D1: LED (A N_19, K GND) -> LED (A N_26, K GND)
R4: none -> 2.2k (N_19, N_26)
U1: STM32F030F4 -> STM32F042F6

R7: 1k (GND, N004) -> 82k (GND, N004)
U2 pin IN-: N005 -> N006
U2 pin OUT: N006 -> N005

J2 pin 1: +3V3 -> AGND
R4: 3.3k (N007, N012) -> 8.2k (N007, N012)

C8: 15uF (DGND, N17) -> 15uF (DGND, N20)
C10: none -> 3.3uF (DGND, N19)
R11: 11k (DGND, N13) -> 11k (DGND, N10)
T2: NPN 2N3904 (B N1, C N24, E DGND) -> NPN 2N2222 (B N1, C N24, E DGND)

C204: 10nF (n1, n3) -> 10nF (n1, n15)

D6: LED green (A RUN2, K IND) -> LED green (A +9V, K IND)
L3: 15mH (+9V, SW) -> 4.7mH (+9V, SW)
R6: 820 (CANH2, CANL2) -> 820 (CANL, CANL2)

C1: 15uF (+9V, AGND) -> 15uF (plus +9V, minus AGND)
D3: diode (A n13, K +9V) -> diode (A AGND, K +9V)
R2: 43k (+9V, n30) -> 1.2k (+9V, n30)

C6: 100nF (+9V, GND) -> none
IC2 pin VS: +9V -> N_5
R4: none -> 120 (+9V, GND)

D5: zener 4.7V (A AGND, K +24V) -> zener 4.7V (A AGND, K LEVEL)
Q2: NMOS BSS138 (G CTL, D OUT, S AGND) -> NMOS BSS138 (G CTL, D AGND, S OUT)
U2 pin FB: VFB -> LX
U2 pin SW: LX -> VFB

● Exercise directions:
Among the lines above, find the one with "R4: 3.3k (N007, N012) -> 8.2k (N007, N012)" and the one with "C1: 15uF (+9V, AGND)". Quote both and everything between them, exactly.

● Result of this task:
R4: 3.3k (N007, N012) -> 8.2k (N007, N012)

C8: 15uF (DGND, N17) -> 15uF (DGND, N20)
C10: none -> 3.3uF (DGND, N19)
R11: 11k (DGND, N13) -> 11k (DGND, N10)
T2: NPN 2N3904 (B N1, C N24, E DGND) -> NPN 2N2222 (B N1, C N24, E DGND)

C204: 10nF (n1, n3) -> 10nF (n1, n15)

D6: LED green (A RUN2, K IND) -> LED green (A +9V, K IND)
L3: 15mH (+9V, SW) -> 4.7mH (+9V, SW)
R6: 820 (CANH2, CANL2) -> 820 (CANL, CANL2)

C1: 15uF (+9V, AGND) -> 15uF (plus +9V, minus AGND)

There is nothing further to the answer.